Find every line in the rows below that contains the word "width", and copy each of those lines in full.

> Provided entries:
+--

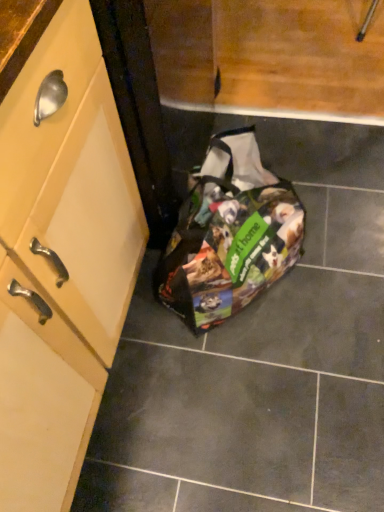
Where is `printed fabric bag at lower center`? This screenshot has height=512, width=384. printed fabric bag at lower center is located at coordinates (229, 234).

The image size is (384, 512). What do you see at coordinates (229, 234) in the screenshot? I see `printed fabric bag at lower center` at bounding box center [229, 234].

This screenshot has width=384, height=512. What are the coordinates of `printed fabric bag at lower center` in the screenshot? It's located at (229, 234).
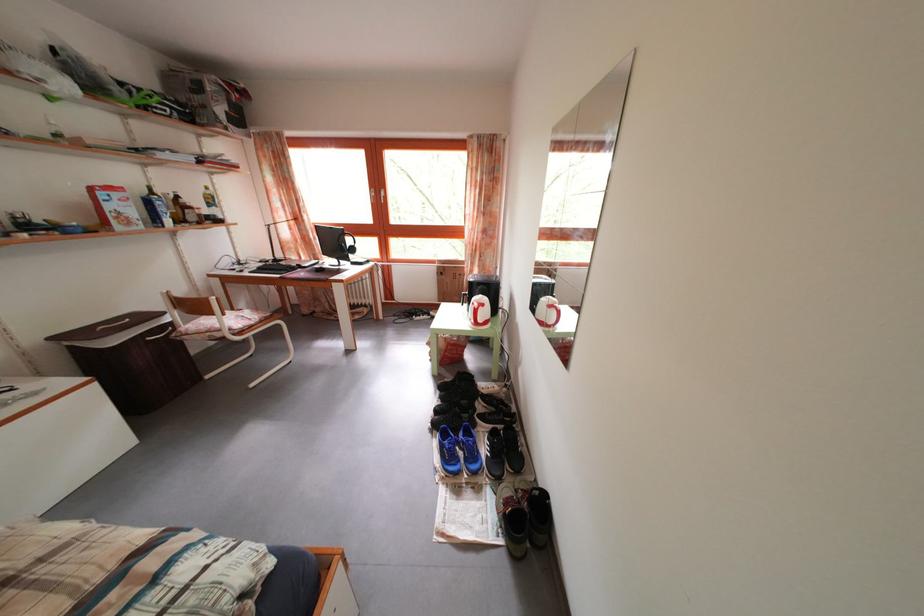
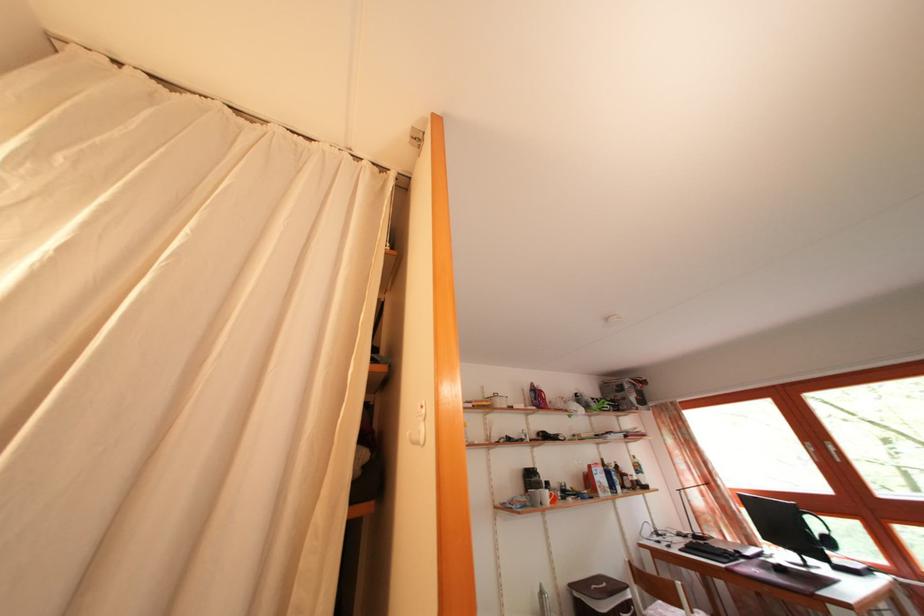
Find the pixel in the second image that matches (202,213) in the first image.

(636, 480)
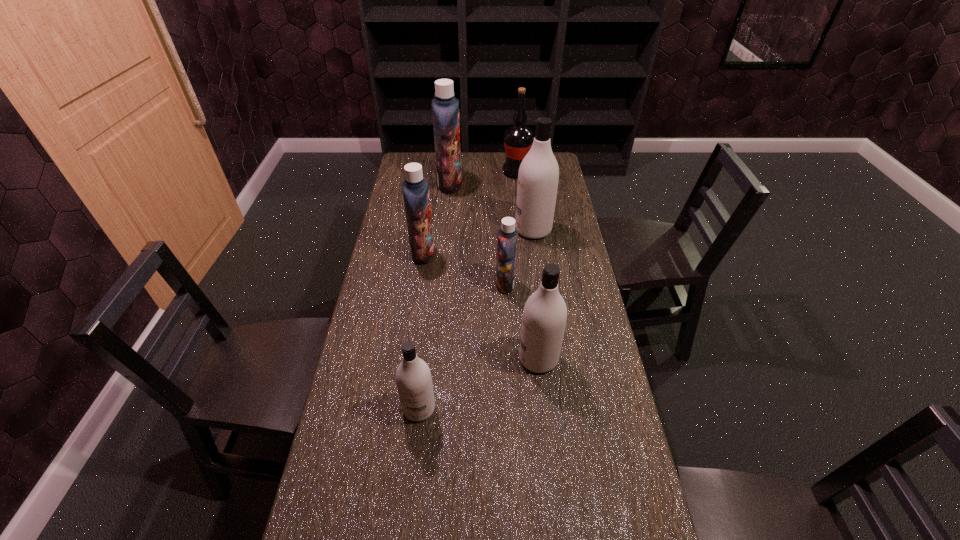
Locate an element on the screen. This screenshot has height=540, width=960. the biggest white shampoo is located at coordinates (538, 175).

Locate an element on the screen. the farthest blue shampoo is located at coordinates (445, 107).

Where is `the biggest blue shampoo`? the biggest blue shampoo is located at coordinates (x=445, y=107).

At what (x,y) coordinates should I click in order to perform the action: click on wine bottle. Please return your answer as a coordinate pair (x, y). Looking at the image, I should click on (518, 139).

Where is `the second biggest blue shampoo`? The height and width of the screenshot is (540, 960). the second biggest blue shampoo is located at coordinates (415, 188).

The width and height of the screenshot is (960, 540). In order to click on the second smallest white shampoo in this screenshot , I will do pos(544,317).

Where is `the second nearest shampoo`? Image resolution: width=960 pixels, height=540 pixels. the second nearest shampoo is located at coordinates (544, 317).

Locate an element on the screen. the rightmost blue shampoo is located at coordinates (507, 236).

I want to click on the nearest blue shampoo, so click(x=507, y=236).

Identify the location of the nearest white shampoo. (414, 383).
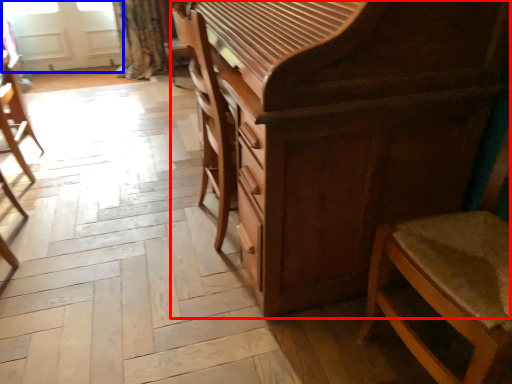
Question: Among these objects, which one is farthest to the camera, chest of drawers (highlighted by a red box) or screen door (highlighted by a blue box)?

Choices:
 (A) chest of drawers
 (B) screen door

Answer: (B)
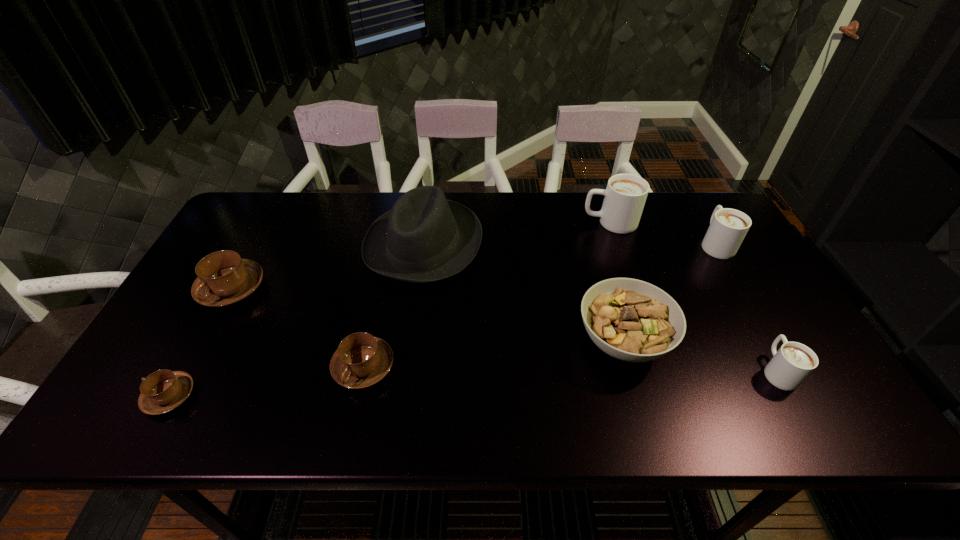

+--

> Response to this exercise:
Where is `printed fabric bag at lower center`? This screenshot has height=512, width=384. printed fabric bag at lower center is located at coordinates (229, 234).
This screenshot has width=384, height=512. What are the coordinates of `printed fabric bag at lower center` in the screenshot? It's located at (229, 234).
Locate an element on the screen. This screenshot has height=540, width=960. the biggest white shampoo is located at coordinates (538, 175).
Where is `the second biggest blue shampoo`? The height and width of the screenshot is (540, 960). the second biggest blue shampoo is located at coordinates (415, 188).
The width and height of the screenshot is (960, 540). In order to click on the second smallest white shampoo in this screenshot , I will do pos(544,317).
Where is `the second nearest shampoo`? Image resolution: width=960 pixels, height=540 pixels. the second nearest shampoo is located at coordinates (544, 317).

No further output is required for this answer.